Work order: Write out again the entries from the first line to the line that includes "Q1: PMOS (G", keeping both of those lines.

Input records:
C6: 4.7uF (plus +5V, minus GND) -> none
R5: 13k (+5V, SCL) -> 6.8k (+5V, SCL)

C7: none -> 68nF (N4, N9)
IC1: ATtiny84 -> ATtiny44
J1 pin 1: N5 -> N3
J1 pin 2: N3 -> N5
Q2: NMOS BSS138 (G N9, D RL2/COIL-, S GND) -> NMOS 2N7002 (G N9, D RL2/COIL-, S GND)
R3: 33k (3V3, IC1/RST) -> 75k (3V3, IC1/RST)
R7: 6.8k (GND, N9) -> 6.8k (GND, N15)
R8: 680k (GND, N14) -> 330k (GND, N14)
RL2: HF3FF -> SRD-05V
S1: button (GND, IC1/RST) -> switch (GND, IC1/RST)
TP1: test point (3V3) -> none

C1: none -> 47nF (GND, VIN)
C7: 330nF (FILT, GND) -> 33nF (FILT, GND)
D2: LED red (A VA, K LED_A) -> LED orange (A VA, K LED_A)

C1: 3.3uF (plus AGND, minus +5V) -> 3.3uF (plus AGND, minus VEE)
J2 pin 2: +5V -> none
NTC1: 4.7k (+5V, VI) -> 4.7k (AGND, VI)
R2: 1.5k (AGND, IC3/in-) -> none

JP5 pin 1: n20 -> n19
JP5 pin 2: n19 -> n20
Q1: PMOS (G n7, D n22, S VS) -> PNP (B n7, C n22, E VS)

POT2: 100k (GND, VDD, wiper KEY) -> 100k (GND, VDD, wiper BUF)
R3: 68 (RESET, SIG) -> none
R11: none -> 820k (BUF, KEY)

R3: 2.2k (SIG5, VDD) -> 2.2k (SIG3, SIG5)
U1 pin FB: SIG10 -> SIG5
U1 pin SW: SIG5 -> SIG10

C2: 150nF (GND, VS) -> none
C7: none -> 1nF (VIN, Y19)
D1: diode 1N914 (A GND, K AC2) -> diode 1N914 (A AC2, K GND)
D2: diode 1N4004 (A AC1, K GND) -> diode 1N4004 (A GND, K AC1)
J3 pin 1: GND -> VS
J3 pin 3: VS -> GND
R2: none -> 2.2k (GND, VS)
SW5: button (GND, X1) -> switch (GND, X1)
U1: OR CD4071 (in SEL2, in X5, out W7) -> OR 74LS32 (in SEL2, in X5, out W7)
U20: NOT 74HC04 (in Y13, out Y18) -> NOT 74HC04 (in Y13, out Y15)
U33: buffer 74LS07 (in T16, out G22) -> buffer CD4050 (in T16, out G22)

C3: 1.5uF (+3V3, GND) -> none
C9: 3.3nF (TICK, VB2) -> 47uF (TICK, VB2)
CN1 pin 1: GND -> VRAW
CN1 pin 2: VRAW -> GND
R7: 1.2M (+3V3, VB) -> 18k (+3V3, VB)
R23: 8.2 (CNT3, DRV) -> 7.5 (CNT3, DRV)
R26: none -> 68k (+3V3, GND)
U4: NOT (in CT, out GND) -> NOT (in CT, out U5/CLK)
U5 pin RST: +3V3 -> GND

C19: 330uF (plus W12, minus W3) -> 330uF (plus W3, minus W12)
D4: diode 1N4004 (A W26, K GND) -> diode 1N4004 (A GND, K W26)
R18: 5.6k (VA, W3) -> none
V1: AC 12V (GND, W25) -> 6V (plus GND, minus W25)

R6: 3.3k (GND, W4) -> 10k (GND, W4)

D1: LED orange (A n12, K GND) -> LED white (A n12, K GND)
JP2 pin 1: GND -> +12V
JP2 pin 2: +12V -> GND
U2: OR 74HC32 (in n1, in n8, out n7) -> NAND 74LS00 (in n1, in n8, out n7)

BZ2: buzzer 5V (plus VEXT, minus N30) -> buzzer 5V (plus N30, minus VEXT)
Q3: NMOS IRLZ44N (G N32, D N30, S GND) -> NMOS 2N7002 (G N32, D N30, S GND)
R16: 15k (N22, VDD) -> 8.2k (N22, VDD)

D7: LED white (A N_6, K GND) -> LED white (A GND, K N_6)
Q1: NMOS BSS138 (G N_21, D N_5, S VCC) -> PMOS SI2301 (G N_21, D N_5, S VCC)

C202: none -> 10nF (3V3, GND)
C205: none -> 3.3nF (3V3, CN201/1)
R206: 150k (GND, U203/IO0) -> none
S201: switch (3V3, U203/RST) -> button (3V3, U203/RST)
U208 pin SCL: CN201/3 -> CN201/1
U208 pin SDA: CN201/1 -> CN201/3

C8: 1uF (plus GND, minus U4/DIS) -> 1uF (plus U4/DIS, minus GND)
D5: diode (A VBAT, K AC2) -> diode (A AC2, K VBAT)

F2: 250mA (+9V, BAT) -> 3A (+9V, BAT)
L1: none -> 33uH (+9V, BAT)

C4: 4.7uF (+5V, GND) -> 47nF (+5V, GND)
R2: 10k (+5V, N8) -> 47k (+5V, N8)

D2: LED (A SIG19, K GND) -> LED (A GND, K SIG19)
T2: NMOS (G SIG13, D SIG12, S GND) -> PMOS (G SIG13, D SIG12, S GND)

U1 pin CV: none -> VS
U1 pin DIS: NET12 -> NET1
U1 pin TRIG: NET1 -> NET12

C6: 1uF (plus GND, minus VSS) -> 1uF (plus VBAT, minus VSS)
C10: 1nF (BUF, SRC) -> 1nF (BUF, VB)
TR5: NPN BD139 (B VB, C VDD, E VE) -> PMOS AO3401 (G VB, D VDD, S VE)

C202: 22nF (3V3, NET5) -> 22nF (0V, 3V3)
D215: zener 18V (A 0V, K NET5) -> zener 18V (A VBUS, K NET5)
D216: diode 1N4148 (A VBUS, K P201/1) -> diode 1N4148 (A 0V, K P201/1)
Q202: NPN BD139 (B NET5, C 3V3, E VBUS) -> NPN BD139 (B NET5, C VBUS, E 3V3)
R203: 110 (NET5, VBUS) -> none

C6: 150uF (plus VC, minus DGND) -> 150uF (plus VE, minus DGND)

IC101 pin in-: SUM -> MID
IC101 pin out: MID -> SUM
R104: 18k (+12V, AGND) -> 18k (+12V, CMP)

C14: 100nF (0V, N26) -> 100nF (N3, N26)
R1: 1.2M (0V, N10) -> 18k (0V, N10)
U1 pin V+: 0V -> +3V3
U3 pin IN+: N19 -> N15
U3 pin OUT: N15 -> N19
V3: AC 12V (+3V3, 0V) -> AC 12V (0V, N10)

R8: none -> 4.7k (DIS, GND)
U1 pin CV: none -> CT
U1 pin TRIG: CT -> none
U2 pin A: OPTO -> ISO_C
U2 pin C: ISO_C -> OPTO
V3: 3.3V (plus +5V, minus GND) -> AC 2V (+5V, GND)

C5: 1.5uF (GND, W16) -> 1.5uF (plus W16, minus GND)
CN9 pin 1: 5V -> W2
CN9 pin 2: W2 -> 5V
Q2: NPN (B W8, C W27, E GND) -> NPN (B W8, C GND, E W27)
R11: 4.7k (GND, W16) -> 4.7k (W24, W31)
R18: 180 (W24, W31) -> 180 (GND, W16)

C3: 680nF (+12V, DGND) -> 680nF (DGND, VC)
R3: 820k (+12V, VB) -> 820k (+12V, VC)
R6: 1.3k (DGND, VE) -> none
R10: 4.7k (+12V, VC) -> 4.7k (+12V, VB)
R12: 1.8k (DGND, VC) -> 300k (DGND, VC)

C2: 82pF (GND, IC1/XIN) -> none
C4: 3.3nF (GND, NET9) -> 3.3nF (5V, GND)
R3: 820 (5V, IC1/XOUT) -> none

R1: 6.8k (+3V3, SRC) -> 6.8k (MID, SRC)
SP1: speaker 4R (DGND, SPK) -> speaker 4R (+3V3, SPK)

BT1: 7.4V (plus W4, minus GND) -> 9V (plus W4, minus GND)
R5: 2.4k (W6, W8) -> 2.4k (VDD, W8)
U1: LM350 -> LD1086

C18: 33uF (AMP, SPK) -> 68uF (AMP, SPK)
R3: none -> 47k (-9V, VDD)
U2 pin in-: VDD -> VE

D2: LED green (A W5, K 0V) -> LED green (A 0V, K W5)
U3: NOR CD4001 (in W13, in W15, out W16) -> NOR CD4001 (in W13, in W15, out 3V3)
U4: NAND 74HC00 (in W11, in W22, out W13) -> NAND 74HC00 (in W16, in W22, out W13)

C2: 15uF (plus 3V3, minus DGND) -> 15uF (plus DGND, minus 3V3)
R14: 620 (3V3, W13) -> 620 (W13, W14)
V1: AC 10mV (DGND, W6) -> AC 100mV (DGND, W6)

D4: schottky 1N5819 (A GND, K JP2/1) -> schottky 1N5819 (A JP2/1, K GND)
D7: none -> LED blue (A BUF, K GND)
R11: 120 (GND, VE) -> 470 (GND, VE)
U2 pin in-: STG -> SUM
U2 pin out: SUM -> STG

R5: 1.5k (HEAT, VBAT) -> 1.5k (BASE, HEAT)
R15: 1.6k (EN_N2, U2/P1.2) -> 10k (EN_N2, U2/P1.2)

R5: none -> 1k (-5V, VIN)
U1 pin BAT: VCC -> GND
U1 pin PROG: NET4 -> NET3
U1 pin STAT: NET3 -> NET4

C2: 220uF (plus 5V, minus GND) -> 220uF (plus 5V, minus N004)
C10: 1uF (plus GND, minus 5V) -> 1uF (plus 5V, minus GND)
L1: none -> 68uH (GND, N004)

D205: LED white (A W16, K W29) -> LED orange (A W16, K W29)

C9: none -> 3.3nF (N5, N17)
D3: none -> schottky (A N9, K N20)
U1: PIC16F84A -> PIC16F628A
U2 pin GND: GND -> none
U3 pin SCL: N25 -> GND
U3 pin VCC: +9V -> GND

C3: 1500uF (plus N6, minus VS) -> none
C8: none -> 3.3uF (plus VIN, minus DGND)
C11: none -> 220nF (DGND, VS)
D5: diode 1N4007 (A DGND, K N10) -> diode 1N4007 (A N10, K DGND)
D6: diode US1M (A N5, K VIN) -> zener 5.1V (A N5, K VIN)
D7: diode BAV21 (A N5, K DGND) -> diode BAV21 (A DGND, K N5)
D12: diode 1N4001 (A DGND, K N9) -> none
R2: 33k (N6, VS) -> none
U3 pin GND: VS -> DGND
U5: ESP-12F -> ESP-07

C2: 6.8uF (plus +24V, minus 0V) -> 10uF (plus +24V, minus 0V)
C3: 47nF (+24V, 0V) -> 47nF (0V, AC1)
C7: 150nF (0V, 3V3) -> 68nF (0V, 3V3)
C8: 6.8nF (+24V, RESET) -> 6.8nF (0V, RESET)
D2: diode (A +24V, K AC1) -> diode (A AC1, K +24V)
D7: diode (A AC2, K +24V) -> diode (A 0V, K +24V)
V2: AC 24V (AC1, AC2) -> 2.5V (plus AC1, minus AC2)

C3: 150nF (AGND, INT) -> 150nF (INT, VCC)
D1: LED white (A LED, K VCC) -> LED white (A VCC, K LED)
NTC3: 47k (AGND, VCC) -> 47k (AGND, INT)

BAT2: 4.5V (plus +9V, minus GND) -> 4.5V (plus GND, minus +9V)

Written reply:
C6: 4.7uF (plus +5V, minus GND) -> none
R5: 13k (+5V, SCL) -> 6.8k (+5V, SCL)

C7: none -> 68nF (N4, N9)
IC1: ATtiny84 -> ATtiny44
J1 pin 1: N5 -> N3
J1 pin 2: N3 -> N5
Q2: NMOS BSS138 (G N9, D RL2/COIL-, S GND) -> NMOS 2N7002 (G N9, D RL2/COIL-, S GND)
R3: 33k (3V3, IC1/RST) -> 75k (3V3, IC1/RST)
R7: 6.8k (GND, N9) -> 6.8k (GND, N15)
R8: 680k (GND, N14) -> 330k (GND, N14)
RL2: HF3FF -> SRD-05V
S1: button (GND, IC1/RST) -> switch (GND, IC1/RST)
TP1: test point (3V3) -> none

C1: none -> 47nF (GND, VIN)
C7: 330nF (FILT, GND) -> 33nF (FILT, GND)
D2: LED red (A VA, K LED_A) -> LED orange (A VA, K LED_A)

C1: 3.3uF (plus AGND, minus +5V) -> 3.3uF (plus AGND, minus VEE)
J2 pin 2: +5V -> none
NTC1: 4.7k (+5V, VI) -> 4.7k (AGND, VI)
R2: 1.5k (AGND, IC3/in-) -> none

JP5 pin 1: n20 -> n19
JP5 pin 2: n19 -> n20
Q1: PMOS (G n7, D n22, S VS) -> PNP (B n7, C n22, E VS)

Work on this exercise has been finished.